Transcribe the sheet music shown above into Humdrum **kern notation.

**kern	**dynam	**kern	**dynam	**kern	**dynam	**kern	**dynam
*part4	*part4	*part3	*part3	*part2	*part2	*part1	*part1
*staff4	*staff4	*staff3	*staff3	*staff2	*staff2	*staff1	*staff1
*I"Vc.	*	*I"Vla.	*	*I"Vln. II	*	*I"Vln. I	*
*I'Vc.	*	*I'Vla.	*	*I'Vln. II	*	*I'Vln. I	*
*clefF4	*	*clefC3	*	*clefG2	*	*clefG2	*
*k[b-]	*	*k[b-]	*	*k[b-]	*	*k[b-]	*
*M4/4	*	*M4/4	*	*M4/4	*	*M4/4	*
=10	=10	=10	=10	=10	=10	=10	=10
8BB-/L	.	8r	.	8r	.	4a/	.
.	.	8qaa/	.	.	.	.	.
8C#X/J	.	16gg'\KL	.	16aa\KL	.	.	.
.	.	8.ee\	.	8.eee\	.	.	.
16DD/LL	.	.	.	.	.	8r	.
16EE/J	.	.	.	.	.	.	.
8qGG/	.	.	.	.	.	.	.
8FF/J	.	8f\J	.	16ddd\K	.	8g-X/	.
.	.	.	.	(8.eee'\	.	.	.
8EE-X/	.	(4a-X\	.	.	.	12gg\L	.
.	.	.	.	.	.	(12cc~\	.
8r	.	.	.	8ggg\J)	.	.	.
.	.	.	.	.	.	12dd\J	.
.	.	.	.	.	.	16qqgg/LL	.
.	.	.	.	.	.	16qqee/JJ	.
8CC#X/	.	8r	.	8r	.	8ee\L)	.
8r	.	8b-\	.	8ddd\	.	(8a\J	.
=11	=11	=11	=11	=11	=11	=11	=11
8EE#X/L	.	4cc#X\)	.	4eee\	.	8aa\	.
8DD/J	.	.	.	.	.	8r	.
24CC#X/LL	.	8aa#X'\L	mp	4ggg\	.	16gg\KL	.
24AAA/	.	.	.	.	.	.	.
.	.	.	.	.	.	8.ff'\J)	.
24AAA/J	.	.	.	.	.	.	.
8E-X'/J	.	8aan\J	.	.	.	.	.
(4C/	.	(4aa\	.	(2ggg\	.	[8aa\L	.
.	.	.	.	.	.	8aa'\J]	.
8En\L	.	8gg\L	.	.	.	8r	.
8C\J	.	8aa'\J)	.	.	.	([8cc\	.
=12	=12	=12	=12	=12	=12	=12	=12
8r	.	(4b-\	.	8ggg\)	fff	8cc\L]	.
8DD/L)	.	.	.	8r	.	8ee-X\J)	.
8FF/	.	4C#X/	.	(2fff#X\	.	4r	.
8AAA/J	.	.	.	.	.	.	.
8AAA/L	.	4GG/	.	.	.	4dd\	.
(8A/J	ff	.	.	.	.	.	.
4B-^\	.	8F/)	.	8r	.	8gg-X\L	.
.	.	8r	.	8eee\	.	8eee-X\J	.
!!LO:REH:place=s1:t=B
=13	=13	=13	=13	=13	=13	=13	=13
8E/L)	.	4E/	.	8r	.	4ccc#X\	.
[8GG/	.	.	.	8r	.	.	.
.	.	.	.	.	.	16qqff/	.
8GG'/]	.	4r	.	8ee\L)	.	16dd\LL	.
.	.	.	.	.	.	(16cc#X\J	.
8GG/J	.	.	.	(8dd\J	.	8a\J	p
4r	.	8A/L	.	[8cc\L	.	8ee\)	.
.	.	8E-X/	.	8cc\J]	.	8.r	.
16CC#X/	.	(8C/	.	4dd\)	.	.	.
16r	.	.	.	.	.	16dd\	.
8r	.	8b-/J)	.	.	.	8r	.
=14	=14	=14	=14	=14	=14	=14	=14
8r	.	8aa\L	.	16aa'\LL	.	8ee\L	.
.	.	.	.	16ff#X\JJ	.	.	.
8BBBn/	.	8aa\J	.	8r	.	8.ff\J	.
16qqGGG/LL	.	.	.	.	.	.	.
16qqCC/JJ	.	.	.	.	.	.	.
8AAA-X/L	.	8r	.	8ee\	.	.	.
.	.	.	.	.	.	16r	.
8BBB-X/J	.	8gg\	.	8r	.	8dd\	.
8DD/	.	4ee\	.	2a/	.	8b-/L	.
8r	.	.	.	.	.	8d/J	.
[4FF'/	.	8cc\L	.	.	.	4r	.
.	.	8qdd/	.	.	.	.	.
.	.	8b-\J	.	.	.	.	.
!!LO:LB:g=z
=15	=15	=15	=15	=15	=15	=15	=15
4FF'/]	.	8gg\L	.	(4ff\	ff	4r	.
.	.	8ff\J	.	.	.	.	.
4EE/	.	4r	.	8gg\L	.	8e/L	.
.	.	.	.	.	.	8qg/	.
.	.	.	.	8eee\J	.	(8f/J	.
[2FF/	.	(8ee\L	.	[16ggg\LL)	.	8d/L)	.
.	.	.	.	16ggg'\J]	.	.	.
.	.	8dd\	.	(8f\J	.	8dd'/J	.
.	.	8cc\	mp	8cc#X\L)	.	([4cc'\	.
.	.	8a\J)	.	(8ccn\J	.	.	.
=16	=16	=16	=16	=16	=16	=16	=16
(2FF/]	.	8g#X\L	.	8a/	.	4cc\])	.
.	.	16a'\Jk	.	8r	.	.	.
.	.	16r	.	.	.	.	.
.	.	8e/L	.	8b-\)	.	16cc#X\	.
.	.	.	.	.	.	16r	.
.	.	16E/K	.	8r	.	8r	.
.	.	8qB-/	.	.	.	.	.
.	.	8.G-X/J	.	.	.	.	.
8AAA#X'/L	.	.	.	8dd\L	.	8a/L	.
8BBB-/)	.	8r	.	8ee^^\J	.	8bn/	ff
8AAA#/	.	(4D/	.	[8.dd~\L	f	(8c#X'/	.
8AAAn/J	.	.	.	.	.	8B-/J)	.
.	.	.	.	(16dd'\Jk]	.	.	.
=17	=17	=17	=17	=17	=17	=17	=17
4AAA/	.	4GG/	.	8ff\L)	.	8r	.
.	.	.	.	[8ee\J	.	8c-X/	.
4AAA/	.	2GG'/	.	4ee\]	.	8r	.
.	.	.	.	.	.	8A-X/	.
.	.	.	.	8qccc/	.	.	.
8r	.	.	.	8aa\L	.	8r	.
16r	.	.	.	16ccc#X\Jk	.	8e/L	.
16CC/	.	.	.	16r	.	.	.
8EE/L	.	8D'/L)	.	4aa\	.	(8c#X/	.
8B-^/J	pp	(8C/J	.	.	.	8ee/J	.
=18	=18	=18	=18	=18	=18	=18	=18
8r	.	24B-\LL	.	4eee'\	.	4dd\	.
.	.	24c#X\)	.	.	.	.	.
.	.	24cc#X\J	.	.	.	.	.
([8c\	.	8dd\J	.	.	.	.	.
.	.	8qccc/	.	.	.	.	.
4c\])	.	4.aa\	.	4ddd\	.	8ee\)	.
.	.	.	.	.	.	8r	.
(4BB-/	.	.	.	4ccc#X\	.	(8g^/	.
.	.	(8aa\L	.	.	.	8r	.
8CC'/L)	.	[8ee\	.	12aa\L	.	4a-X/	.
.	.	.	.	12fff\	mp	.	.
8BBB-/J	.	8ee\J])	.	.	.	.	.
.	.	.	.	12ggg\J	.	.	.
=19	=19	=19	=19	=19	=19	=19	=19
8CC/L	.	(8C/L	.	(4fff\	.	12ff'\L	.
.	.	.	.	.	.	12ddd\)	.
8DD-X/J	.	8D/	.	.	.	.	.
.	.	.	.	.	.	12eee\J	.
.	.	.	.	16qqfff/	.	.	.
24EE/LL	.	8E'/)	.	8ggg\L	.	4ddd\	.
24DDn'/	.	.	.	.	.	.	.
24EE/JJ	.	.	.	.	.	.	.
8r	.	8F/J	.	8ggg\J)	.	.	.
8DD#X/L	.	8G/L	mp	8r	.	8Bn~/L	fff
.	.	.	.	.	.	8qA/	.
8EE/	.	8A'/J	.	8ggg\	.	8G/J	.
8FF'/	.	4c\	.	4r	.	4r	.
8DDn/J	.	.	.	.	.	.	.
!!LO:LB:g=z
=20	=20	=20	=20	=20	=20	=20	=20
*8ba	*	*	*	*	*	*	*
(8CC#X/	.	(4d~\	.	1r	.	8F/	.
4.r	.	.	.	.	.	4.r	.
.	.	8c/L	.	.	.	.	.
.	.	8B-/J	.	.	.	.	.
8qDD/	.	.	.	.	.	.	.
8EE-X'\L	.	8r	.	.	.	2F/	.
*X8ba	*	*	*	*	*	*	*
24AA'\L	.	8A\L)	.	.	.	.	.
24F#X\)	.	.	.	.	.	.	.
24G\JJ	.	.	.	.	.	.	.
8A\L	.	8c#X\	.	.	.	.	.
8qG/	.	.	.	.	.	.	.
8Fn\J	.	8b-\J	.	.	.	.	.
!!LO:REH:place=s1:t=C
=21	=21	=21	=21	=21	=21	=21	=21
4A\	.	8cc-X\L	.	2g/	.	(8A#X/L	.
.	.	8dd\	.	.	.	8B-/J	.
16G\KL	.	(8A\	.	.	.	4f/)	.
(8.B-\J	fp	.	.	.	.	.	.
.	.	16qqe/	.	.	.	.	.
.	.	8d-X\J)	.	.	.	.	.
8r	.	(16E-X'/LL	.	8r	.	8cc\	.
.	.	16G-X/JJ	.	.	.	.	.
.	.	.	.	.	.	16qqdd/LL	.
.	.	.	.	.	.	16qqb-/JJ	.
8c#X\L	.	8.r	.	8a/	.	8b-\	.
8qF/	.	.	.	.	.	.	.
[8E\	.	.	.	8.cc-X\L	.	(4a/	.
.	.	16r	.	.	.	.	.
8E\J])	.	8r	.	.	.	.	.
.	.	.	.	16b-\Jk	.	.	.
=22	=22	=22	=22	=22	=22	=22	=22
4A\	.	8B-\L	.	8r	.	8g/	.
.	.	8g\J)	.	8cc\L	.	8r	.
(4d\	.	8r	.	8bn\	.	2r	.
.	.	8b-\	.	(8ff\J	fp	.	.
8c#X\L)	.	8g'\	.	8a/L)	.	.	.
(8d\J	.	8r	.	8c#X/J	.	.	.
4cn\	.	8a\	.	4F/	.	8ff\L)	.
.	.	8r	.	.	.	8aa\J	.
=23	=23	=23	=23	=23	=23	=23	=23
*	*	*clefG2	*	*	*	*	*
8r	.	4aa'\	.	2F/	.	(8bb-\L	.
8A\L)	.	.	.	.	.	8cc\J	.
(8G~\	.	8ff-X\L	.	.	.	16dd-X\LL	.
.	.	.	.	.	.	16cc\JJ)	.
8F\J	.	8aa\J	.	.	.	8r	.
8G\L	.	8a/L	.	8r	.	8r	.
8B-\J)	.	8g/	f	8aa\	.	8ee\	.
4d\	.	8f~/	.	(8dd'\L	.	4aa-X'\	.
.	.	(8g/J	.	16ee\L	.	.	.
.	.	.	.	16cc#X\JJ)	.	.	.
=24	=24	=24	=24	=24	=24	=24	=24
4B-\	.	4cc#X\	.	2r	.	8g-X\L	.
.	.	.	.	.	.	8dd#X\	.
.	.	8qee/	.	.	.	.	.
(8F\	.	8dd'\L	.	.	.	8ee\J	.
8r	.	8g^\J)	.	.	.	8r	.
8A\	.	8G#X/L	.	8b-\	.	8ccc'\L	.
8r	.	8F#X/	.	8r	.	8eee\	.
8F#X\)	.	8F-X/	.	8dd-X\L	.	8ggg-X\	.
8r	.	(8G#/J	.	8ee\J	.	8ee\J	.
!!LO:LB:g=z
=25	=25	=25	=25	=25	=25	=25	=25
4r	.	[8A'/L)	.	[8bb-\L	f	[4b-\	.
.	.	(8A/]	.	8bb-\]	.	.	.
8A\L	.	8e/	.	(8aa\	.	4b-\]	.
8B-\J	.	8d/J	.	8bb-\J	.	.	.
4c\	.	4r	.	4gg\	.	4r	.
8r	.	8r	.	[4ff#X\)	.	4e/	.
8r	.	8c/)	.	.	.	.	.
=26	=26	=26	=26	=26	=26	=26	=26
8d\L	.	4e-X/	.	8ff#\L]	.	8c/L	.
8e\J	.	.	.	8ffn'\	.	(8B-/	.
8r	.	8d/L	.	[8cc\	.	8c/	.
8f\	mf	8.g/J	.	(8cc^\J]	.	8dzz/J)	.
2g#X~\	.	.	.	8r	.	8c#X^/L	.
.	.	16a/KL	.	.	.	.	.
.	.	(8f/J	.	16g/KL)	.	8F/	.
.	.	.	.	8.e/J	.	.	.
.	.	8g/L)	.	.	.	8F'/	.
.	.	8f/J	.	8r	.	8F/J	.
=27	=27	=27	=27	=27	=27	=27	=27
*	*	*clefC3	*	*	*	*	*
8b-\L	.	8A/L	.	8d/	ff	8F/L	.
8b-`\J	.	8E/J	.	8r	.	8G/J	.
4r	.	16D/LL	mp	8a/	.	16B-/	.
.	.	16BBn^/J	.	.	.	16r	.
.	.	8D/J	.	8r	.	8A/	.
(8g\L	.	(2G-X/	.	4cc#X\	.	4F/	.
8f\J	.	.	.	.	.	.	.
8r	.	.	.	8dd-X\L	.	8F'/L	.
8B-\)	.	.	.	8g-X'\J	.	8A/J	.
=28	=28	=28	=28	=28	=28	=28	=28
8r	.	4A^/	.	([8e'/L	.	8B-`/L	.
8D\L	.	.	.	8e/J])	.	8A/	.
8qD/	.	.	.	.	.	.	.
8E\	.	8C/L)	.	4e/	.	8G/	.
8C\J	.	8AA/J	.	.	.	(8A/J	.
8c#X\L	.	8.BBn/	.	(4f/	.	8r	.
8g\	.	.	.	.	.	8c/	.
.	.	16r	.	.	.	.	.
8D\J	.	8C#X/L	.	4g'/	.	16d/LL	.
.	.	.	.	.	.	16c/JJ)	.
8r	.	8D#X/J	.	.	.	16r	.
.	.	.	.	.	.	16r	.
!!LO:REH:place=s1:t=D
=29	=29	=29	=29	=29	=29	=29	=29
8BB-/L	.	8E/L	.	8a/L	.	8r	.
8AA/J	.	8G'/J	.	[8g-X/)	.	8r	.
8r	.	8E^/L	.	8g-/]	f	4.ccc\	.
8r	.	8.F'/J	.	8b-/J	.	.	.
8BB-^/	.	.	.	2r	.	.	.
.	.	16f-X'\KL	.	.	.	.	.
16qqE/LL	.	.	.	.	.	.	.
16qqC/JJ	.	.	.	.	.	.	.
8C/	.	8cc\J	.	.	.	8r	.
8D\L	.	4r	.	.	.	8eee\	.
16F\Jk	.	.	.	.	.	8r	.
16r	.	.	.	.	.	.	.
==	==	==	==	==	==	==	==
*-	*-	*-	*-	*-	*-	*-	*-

## Your task
Identify every line above that contains the string "place", and copy each of those lines.

## Exercise result
!!LO:REH:place=s1:t=B
!!LO:REH:place=s1:t=C
!!LO:REH:place=s1:t=D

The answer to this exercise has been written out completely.